* **Source material**
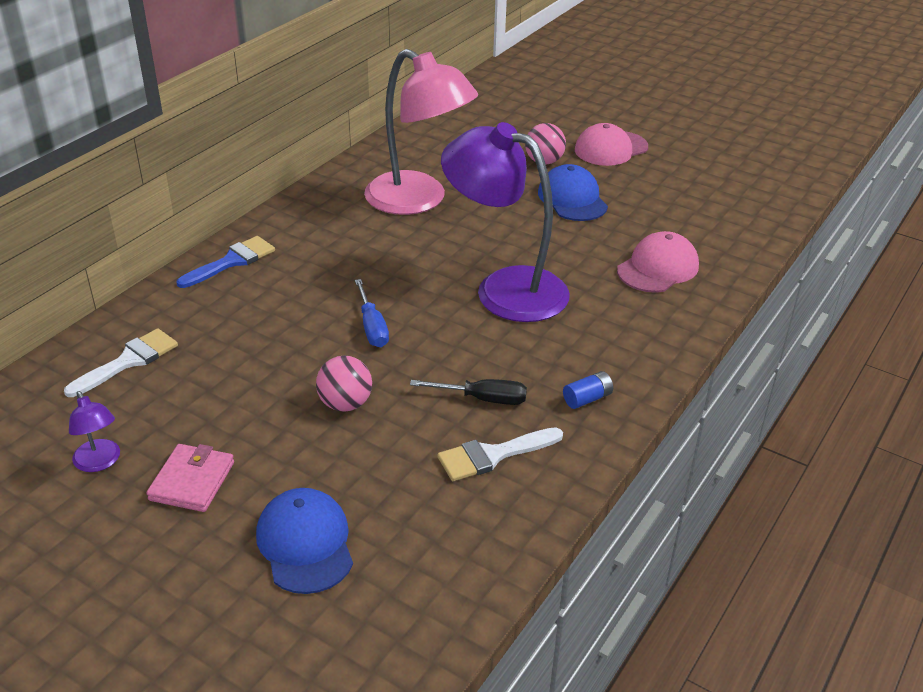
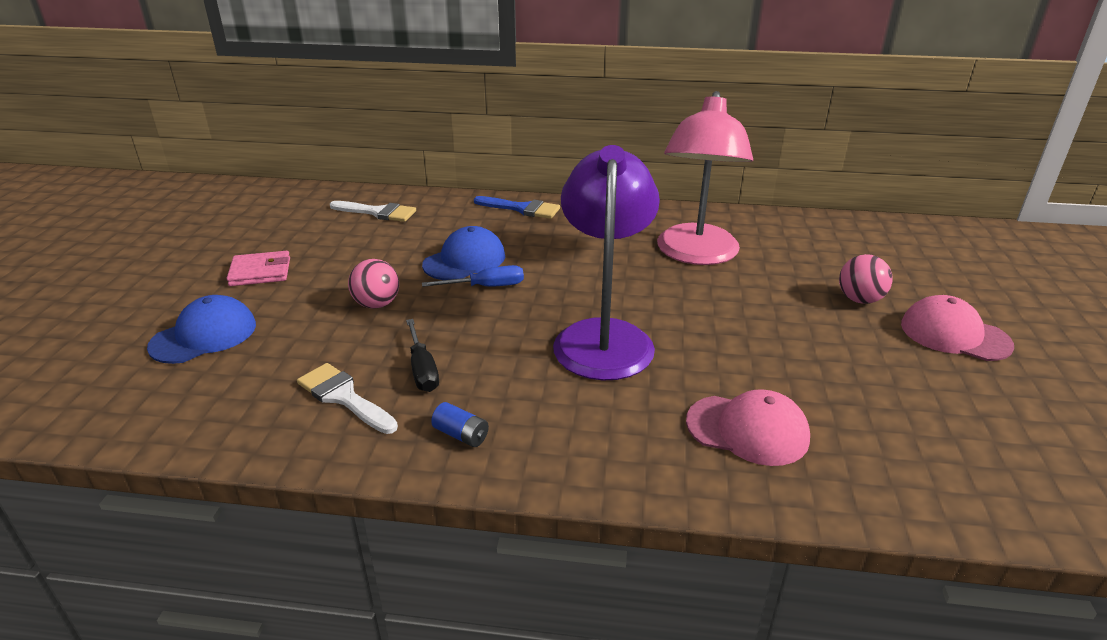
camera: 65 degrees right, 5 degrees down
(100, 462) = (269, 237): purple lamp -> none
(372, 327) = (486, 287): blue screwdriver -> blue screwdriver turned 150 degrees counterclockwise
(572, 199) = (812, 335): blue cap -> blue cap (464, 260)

--

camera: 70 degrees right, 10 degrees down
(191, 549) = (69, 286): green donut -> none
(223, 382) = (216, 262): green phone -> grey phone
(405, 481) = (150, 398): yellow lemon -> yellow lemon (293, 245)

* **Instructions for the task**
The lines above starting at the one that contains "camera: 70 degrees right, 10 degrees down" and ending at the one that contains "(405, 481) = (150, 398): yellow" must be transcribed exactly, and no other lines may appear.

* **Written answer**
camera: 70 degrees right, 10 degrees down
(191, 549) = (69, 286): green donut -> none
(223, 382) = (216, 262): green phone -> grey phone
(405, 481) = (150, 398): yellow lemon -> yellow lemon (293, 245)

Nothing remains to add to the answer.